TASK TO COMPLETE ->
Print each entry as it appears. Images stay out of the copy.

GIVEN ENTRIES ->
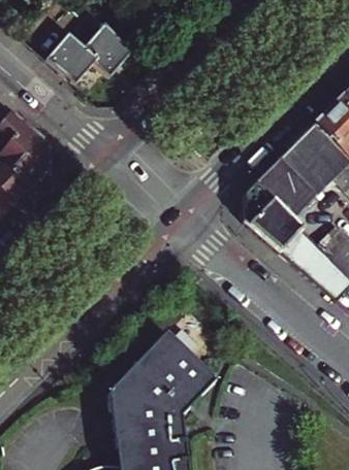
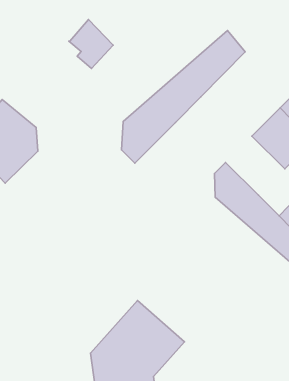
building: [45,33,97,85] -> none
building: none -> [121,31,245,163]
building: [256,152,321,216] -> none

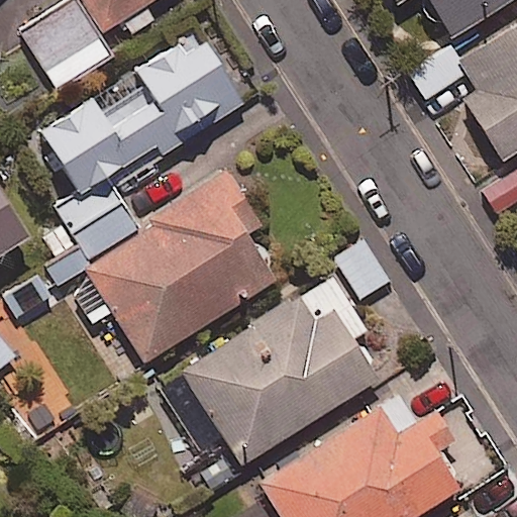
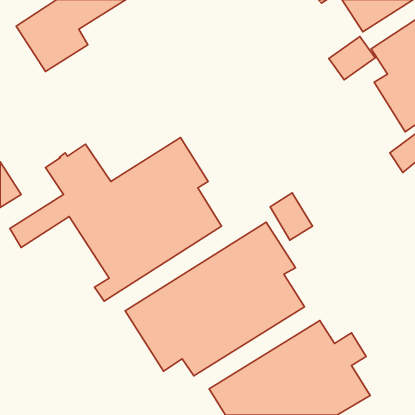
building: [36,31,240,195] -> none

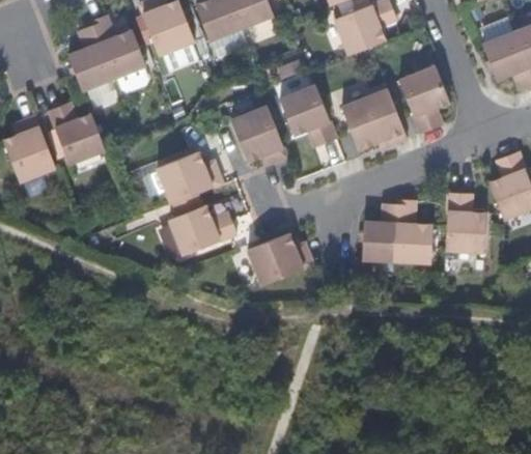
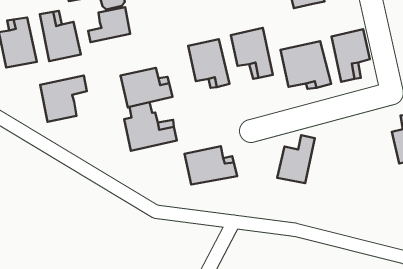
building: none -> [88,7,130,42]
building: none -> [40,75,87,122]
building: [444,194,484,253] -> none
building: [395,202,431,262] -> none

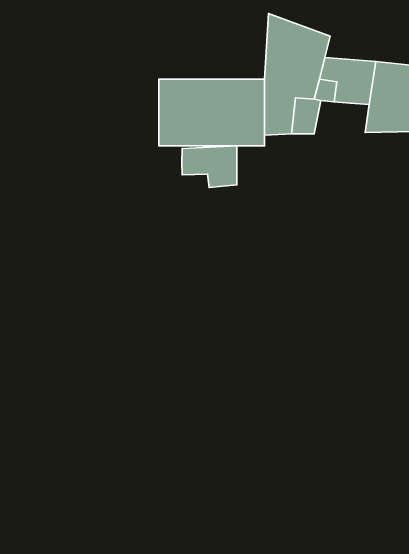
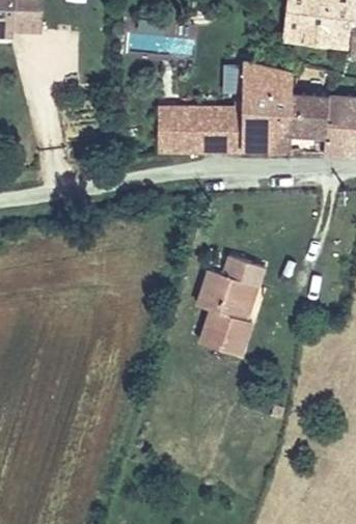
building: [182,146,237,187] -> none
building: none -> [198,257,264,359]

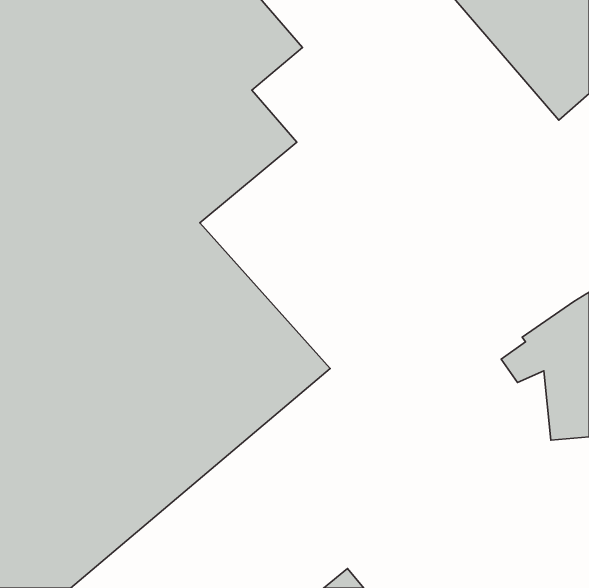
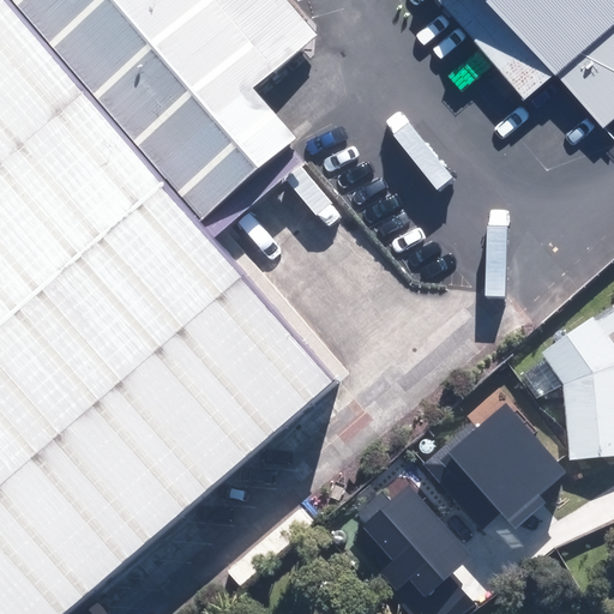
building: none -> [422,402,565,526]
building: none -> [355,482,468,591]

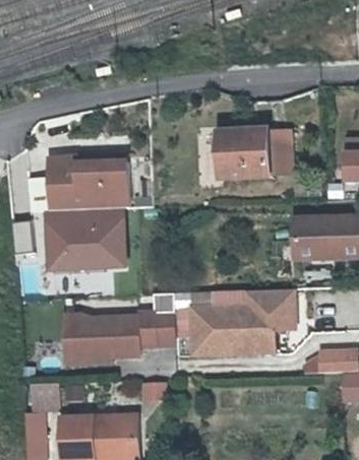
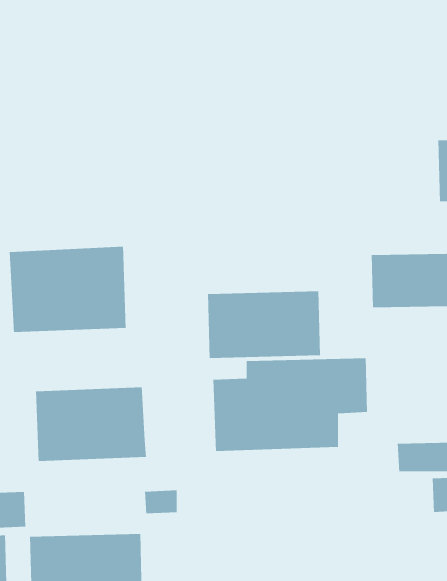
building: [215,130,294,178] -> [207,291,321,359]
building: [45,153,126,207] -> none
building: [137,309,172,348] -> none

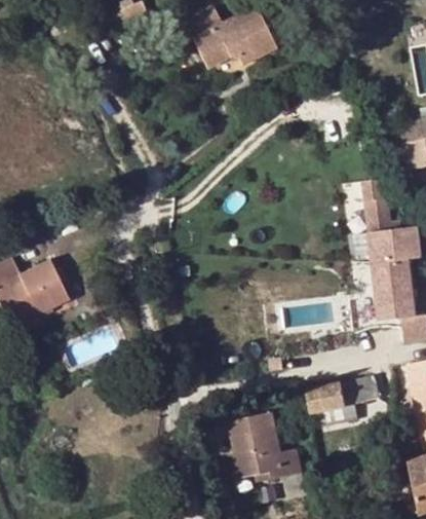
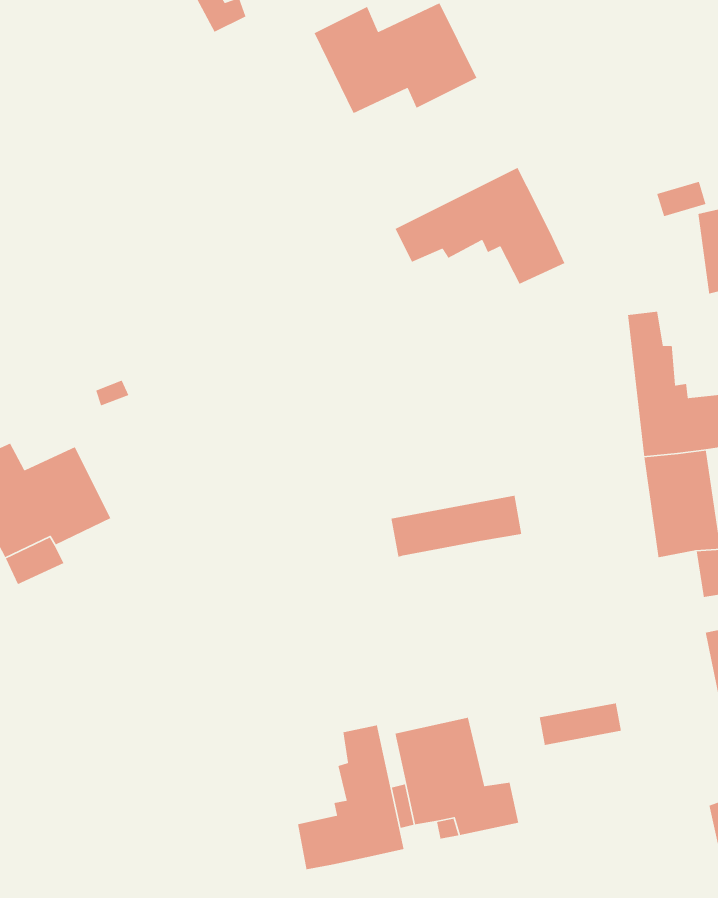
building: none -> [395,167,565,285]
building: [305,377,380,413] -> [391,495,522,558]
building: none -> [297,724,405,870]

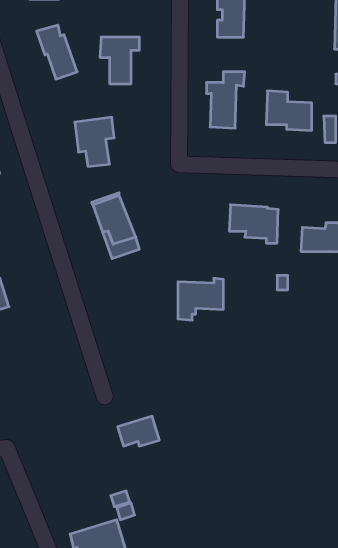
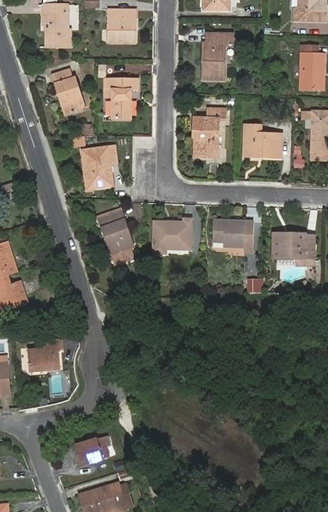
building: [178,278,223,320] -> [153,218,191,253]
building: none -> [27,339,63,371]
building: [118,416,159,446] -> [74,436,109,461]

RESULT OF THE EXERCISE ->
building: [45,33,97,85] -> none
building: none -> [121,31,245,163]
building: [256,152,321,216] -> none

building: [36,31,240,195] -> none

building: none -> [88,7,130,42]
building: none -> [40,75,87,122]
building: [444,194,484,253] -> none
building: [395,202,431,262] -> none

building: [182,146,237,187] -> none
building: none -> [198,257,264,359]

building: none -> [422,402,565,526]
building: none -> [355,482,468,591]

building: [215,130,294,178] -> [207,291,321,359]
building: [45,153,126,207] -> none
building: [137,309,172,348] -> none

building: none -> [395,167,565,285]
building: [305,377,380,413] -> [391,495,522,558]
building: none -> [297,724,405,870]

building: [178,278,223,320] -> [153,218,191,253]
building: none -> [27,339,63,371]
building: [118,416,159,446] -> [74,436,109,461]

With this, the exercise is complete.